__ASSIGNMENT__.
Starting at the line below that contains "(452, 219) = (658, 420): purple" and ending at the line that contains "(331, 420) = (242, 445): black", retype each line exactly as it stands, but omit the pictures.

··· GIVEN INFORMATION ···

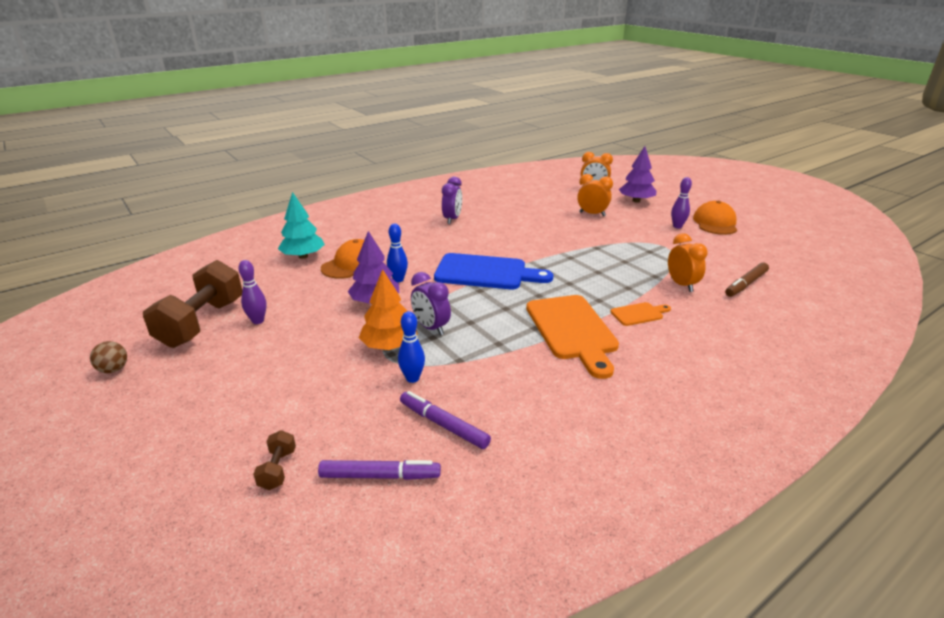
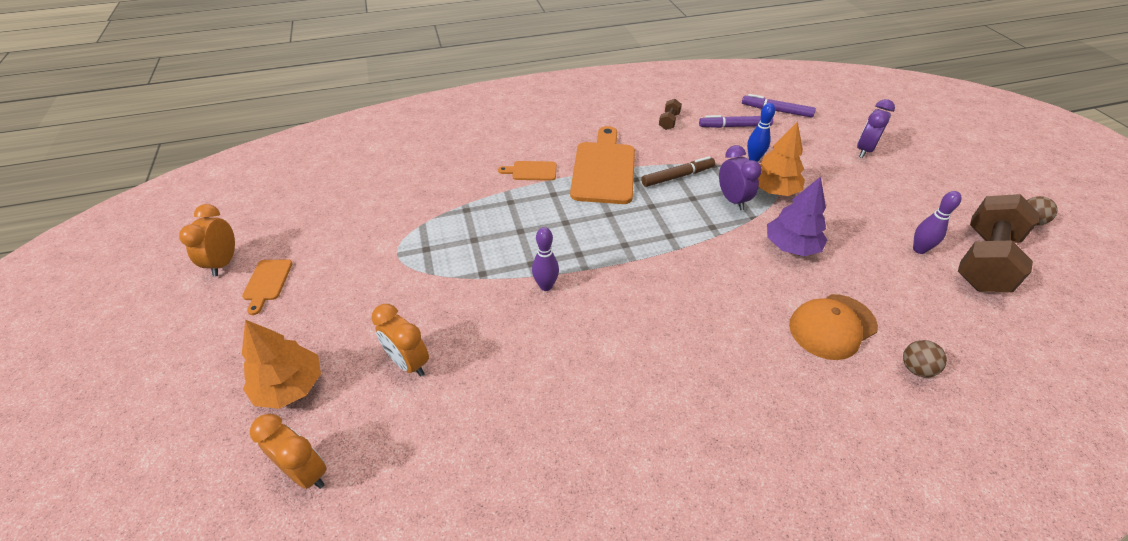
camera: 160 degrees left, 15 degrees up
(278, 469) = (840, 125): brown dumbbell -> brown dumbbell (669, 121)
(303, 256) = (916, 368): turquoise tree -> brown ball
(398, 279) = (764, 277): blue bowling pin -> none
(443, 425) = (734, 126): purple marker -> purple marker turned 120 degrees clockwise
(452, 219) = (658, 420): purple clock -> purple clock (864, 150)
(486, 273) = (651, 262): blue cutting board -> none
(636, 201) = (290, 386): purple tree -> orange tree
(677, 226) = (327, 289): purple bowling pin -> purple bowling pin (546, 286)
(681, 285) = (454, 192): orange clock -> orange clock (224, 263)
(715, 223) = (267, 282): orange cap -> orange cutting board
(746, 284) = (393, 178): brown marker -> brown marker (677, 176)

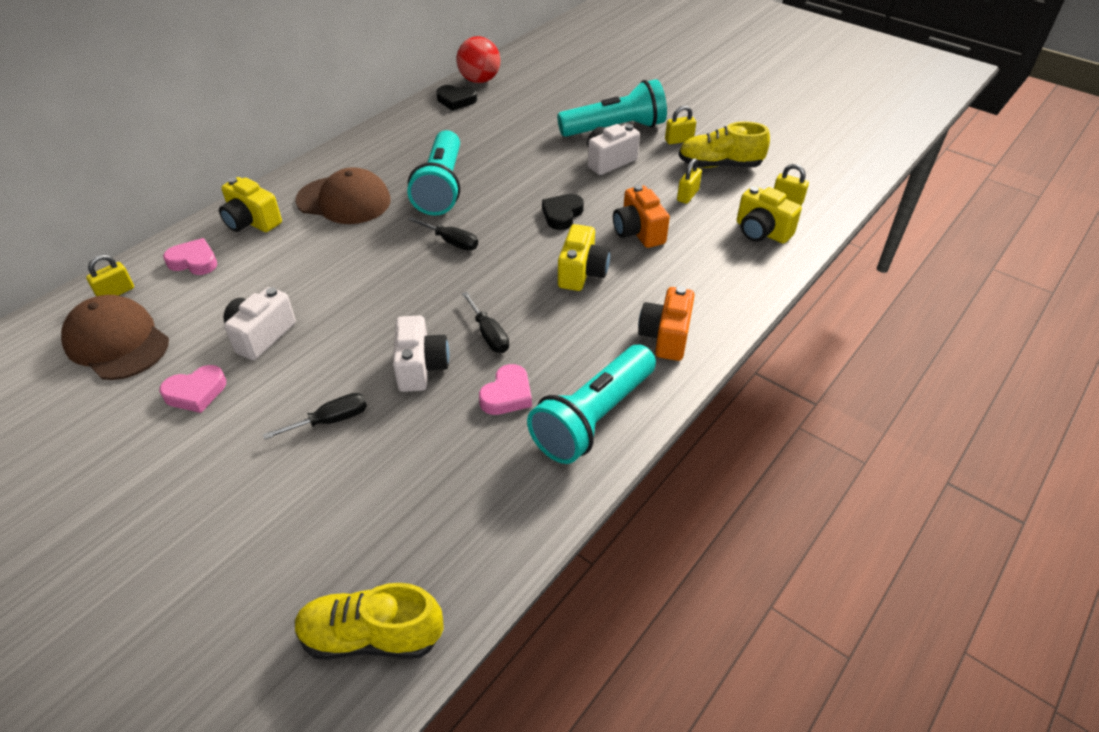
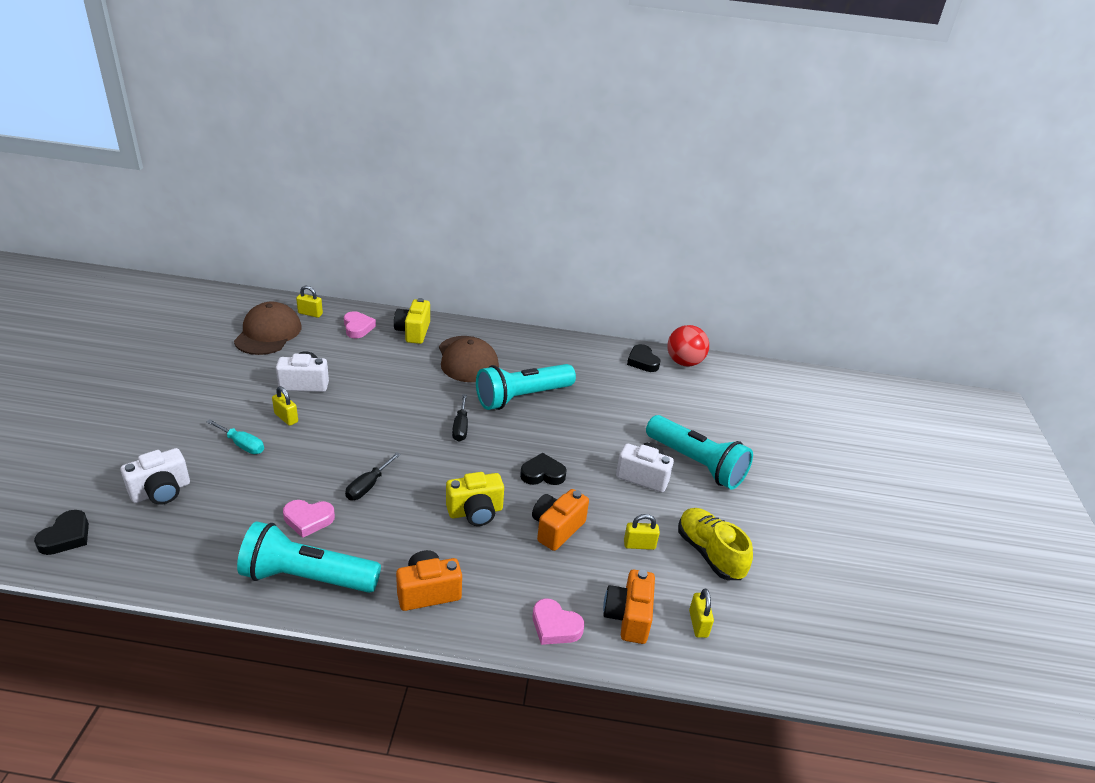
camera: 55 degrees right, 10 degrees down
(196, 392) = (240, 380): pink heart -> pink heart (555, 626)
(331, 420) = (242, 445): black screwdriver -> turquoise screwdriver
(371, 636) = (66, 536): yellow shoe -> black heart
(421, 367) = (313, 465): white camera -> white camera (161, 491)
(679, 140) = (722, 511): yellow padlock -> yellow padlock (286, 418)
(761, 232) = (628, 617): yellow camera -> orange camera

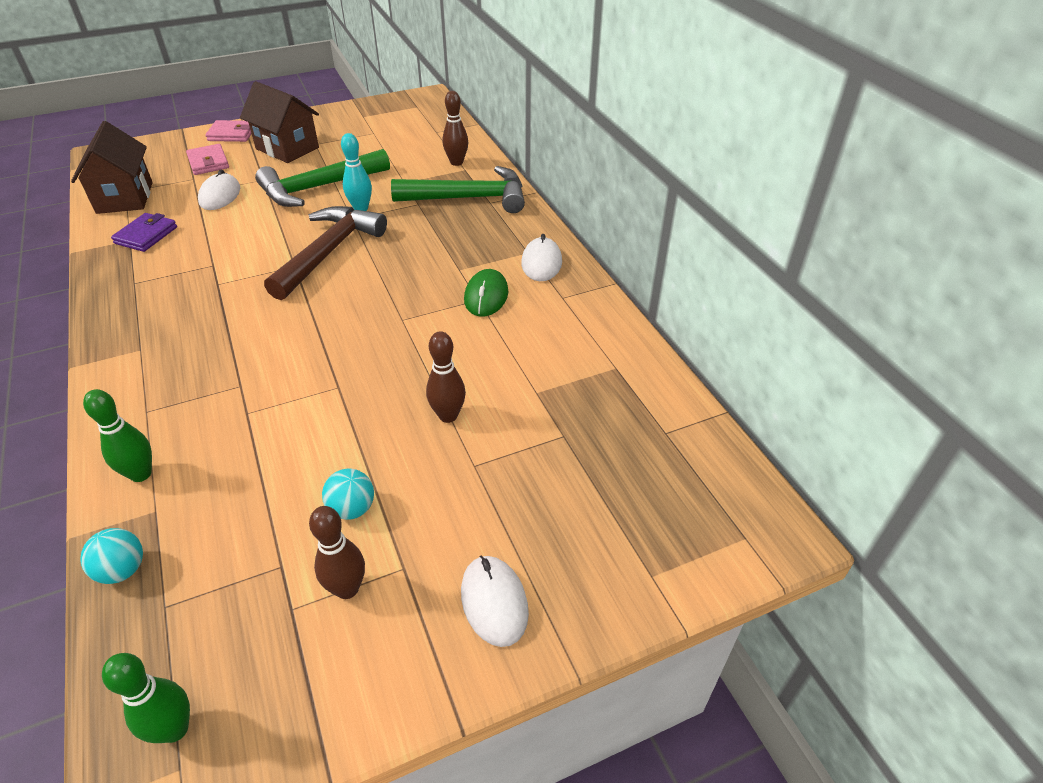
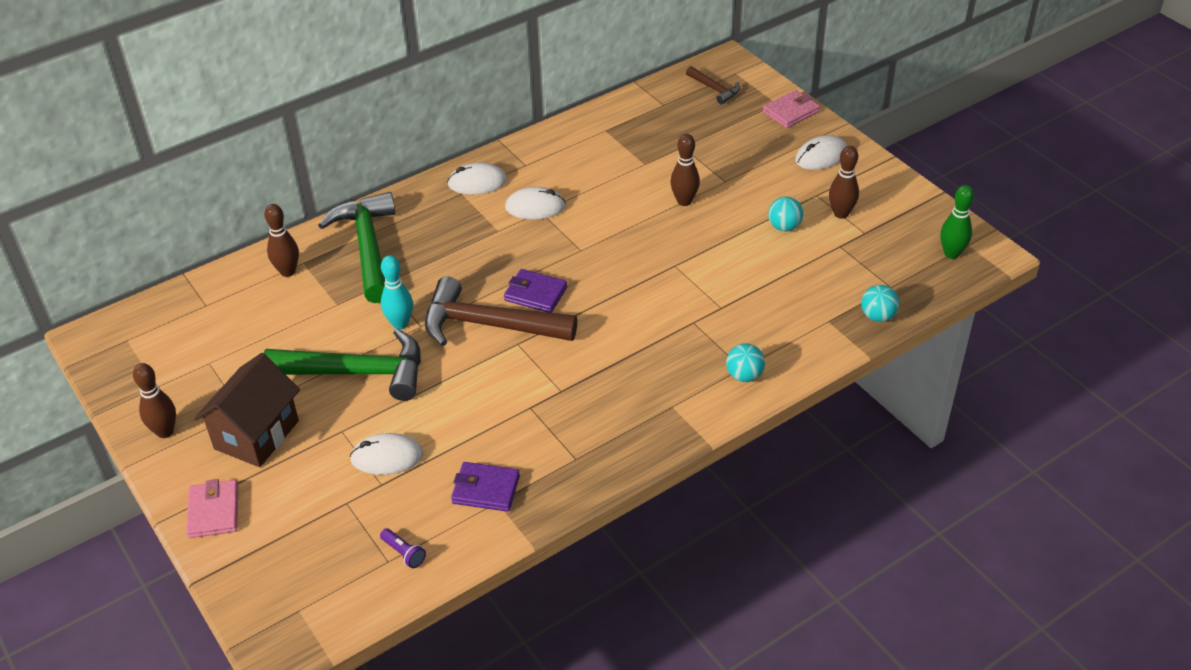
camera: 100 degrees left, 0 degrees up
(125, 197) = (403, 553): brown house -> purple flashlight
(133, 410) = (744, 375): none -> turquoise ball
(141, 474) = (802, 342): green bowling pin -> none
(208, 162) = (301, 504): pink wallet -> pink wallet (790, 112)
(317, 119) = (165, 432): none -> brown bowling pin
(318, 188) = (358, 372): green hammer -> green hammer turned 45 degrees counterclockwise
(353, 282) = (535, 294): none -> purple wallet
(486, 296) = (535, 207): green mouse -> white mouse
(698, 499) = (715, 89): none -> brown hammer

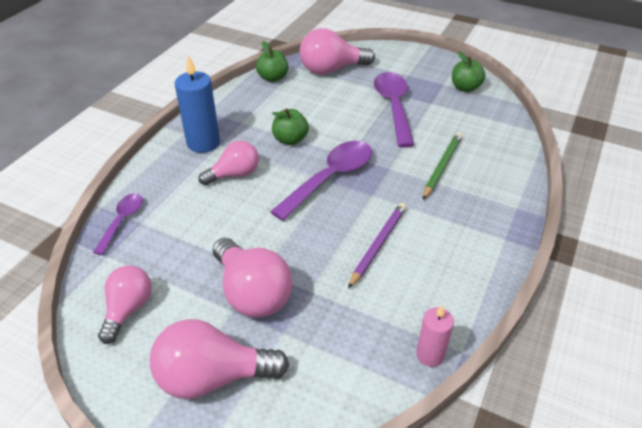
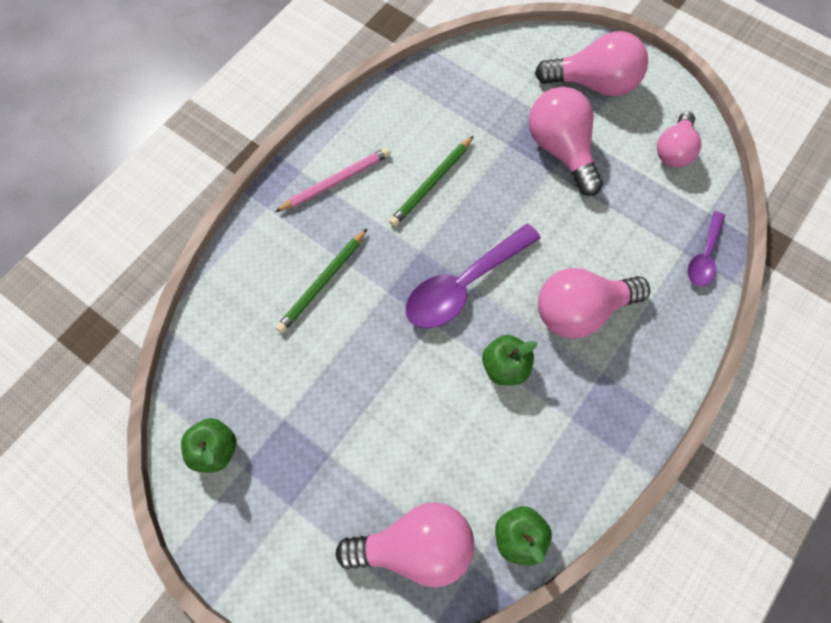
camera: 170 degrees left, 25 degrees up
(203, 143) = (624, 380): blue candle -> none
(234, 174) = (580, 310): pink light bulb -> pink light bulb, size x1.52
(378, 245) = (431, 183): purple pencil -> green pencil
(394, 107) = (342, 417): purple spoon -> none
(430, 355) = (418, 75): pink candle -> none
(468, 234) = (336, 181): none -> pink pencil

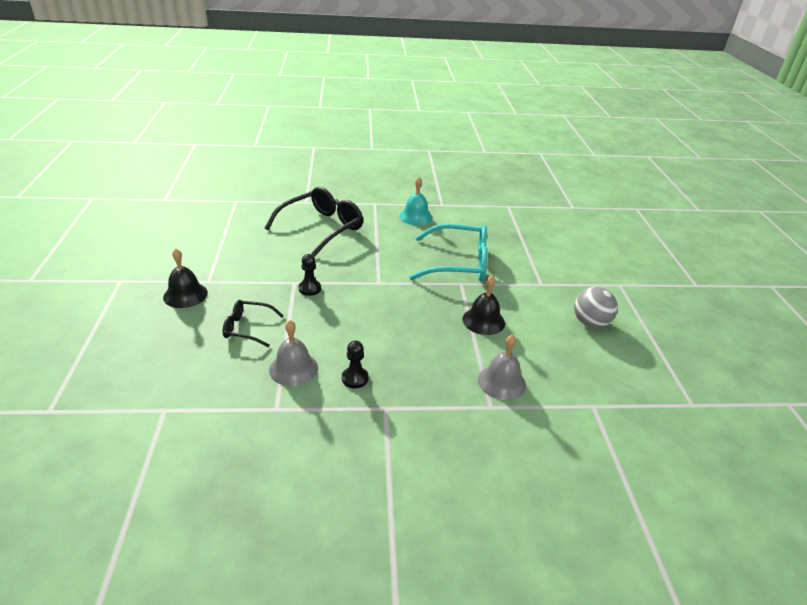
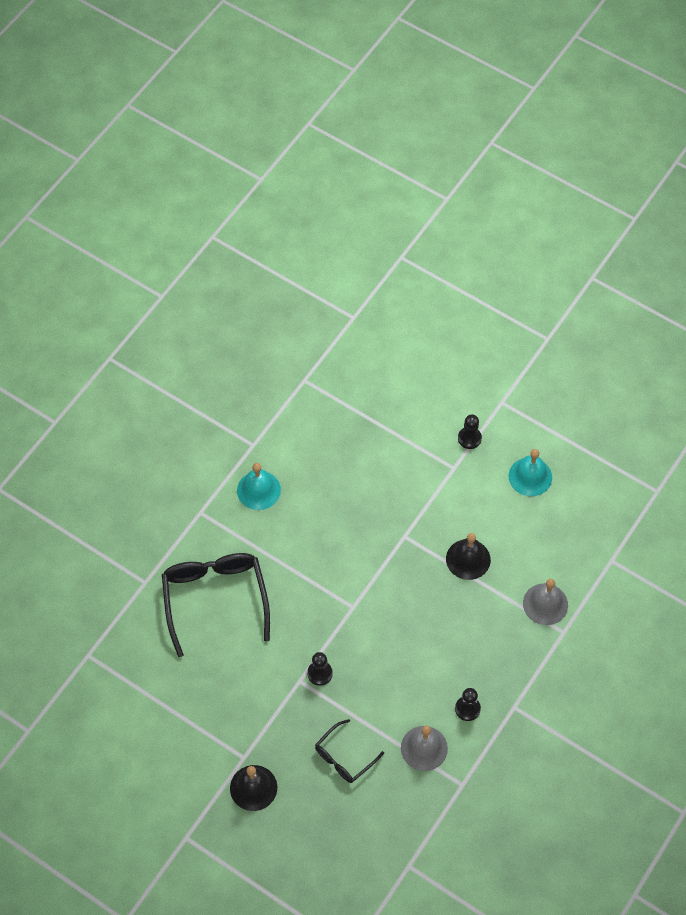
camera: 50 degrees left, 25 degrees up
(458, 263) = (372, 514): turquoise glasses -> none
(572, 282) = (469, 438): none -> black pawn
(590, 323) = (530, 476): grey ball -> turquoise bell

···

__PROBLEM SOLUTION__.
(452, 219) = (658, 420): purple clock -> purple clock (864, 150)
(486, 273) = (651, 262): blue cutting board -> none
(636, 201) = (290, 386): purple tree -> orange tree
(677, 226) = (327, 289): purple bowling pin -> purple bowling pin (546, 286)
(681, 285) = (454, 192): orange clock -> orange clock (224, 263)
(715, 223) = (267, 282): orange cap -> orange cutting board
(746, 284) = (393, 178): brown marker -> brown marker (677, 176)

camera: 55 degrees right, 10 degrees down
(196, 392) = (240, 380): pink heart -> pink heart (555, 626)
(331, 420) = (242, 445): black screwdriver -> turquoise screwdriver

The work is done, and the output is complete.